▶ GIVEN RECORDS:
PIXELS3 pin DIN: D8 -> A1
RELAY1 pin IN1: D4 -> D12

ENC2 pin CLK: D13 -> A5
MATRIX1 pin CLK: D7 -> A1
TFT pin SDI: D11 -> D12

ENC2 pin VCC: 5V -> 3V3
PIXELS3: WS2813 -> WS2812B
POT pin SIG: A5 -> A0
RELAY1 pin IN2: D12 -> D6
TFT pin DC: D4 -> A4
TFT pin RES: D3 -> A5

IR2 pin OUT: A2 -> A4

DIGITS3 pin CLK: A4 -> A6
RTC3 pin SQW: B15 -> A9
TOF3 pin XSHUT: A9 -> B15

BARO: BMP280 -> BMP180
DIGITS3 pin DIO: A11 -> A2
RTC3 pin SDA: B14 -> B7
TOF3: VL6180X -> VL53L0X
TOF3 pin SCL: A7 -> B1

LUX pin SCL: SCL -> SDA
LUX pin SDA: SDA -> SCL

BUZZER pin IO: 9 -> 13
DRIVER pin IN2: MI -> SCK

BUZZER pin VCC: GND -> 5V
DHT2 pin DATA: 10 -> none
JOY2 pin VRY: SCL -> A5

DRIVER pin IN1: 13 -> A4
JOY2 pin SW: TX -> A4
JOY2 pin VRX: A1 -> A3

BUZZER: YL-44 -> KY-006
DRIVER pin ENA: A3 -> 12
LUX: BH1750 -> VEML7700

▶ WORK INSTRUCTIONS:
In the entries above, find the line with "RELAY1 pin IN2: D12 -> D6" and the line with "RTC3 pin SDA: B14 -> B7", then set down exactly those two and every line between them, nothing else.

▶ TASK OUTPUT:
RELAY1 pin IN2: D12 -> D6
TFT pin DC: D4 -> A4
TFT pin RES: D3 -> A5

IR2 pin OUT: A2 -> A4

DIGITS3 pin CLK: A4 -> A6
RTC3 pin SQW: B15 -> A9
TOF3 pin XSHUT: A9 -> B15

BARO: BMP280 -> BMP180
DIGITS3 pin DIO: A11 -> A2
RTC3 pin SDA: B14 -> B7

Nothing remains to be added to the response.